* **RECORDS FOR THIS TASK**
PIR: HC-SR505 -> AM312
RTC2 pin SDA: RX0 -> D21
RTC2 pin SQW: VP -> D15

==

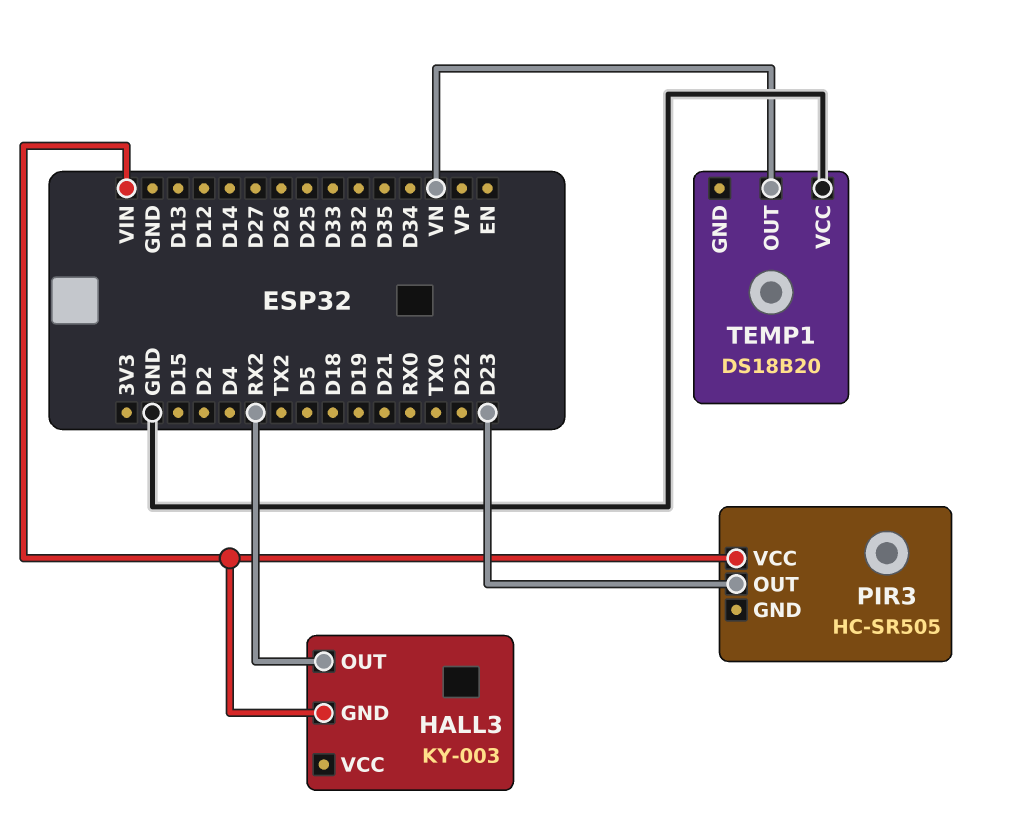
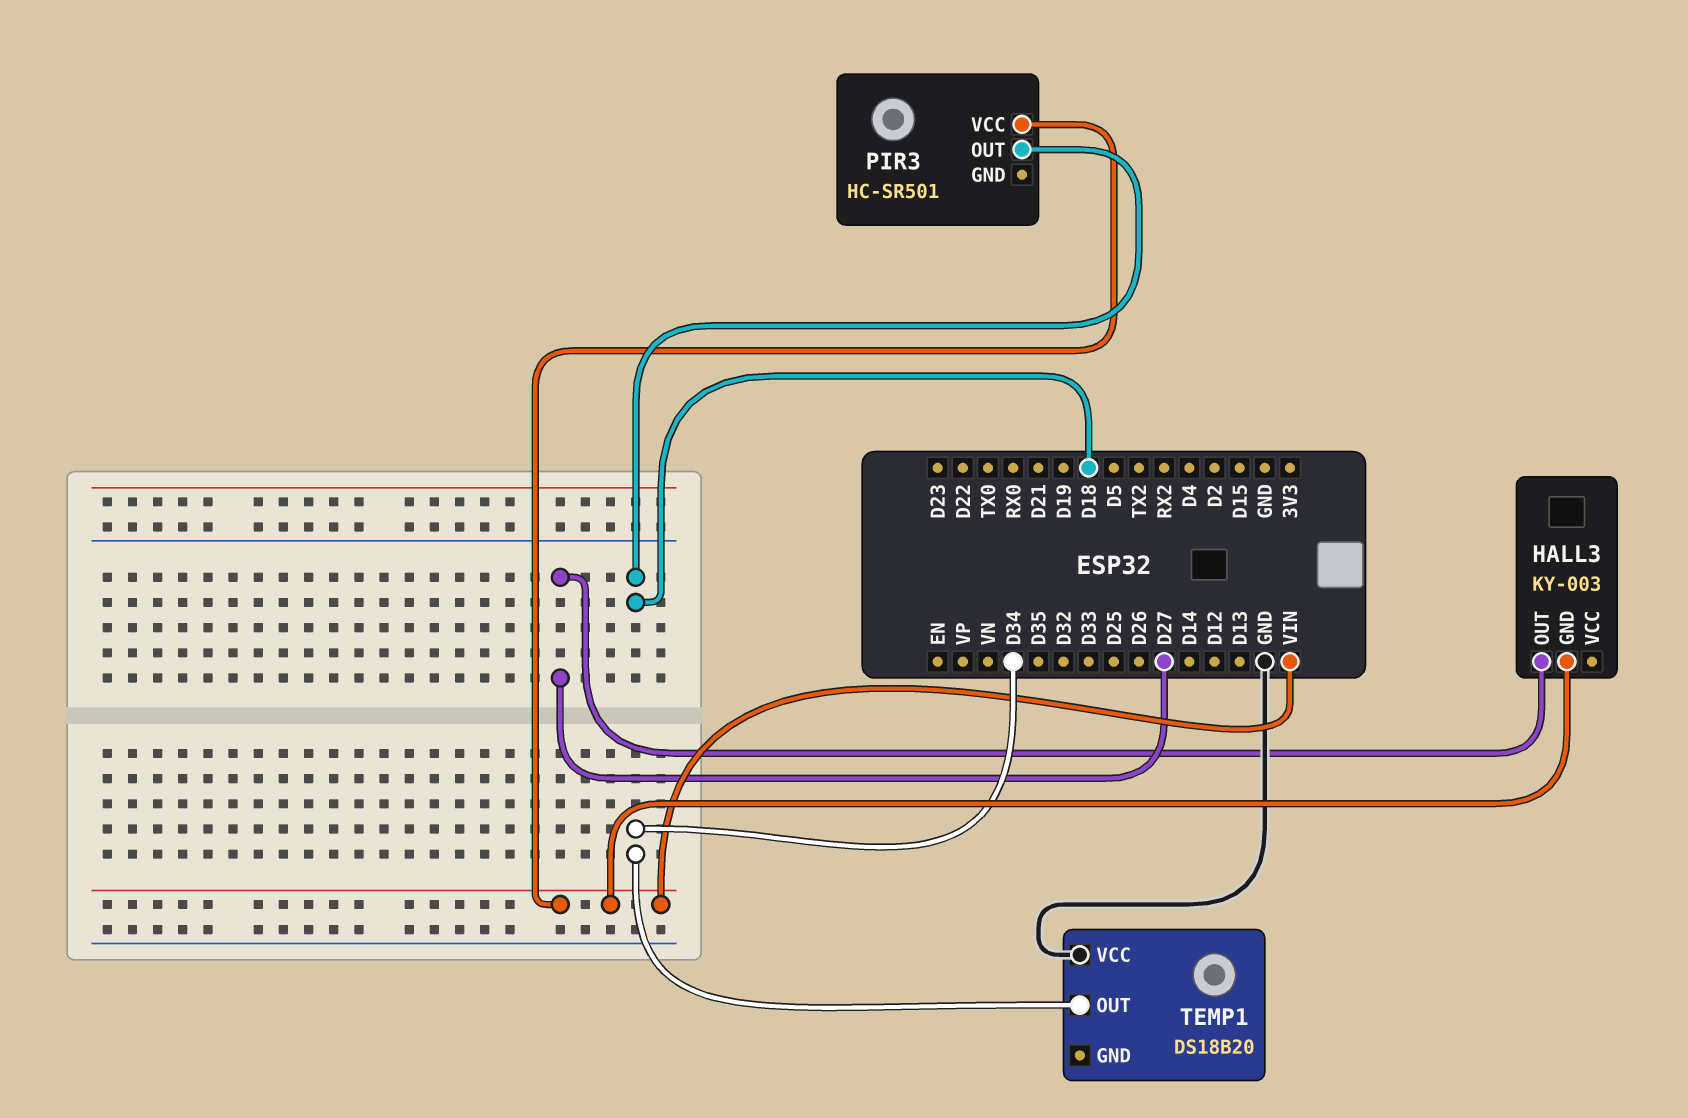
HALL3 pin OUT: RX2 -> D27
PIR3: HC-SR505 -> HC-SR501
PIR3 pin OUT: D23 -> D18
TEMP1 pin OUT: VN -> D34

* **REQUIREMENT**
From the entries above, write out only the lines starting at the line that holds "PIR: HC-SR505 -> AM312" and ending at the line that holds "RTC2 pin SQW: VP -> D15", keeping both and matching them exactly.

* **WRITTEN ANSWER**
PIR: HC-SR505 -> AM312
RTC2 pin SDA: RX0 -> D21
RTC2 pin SQW: VP -> D15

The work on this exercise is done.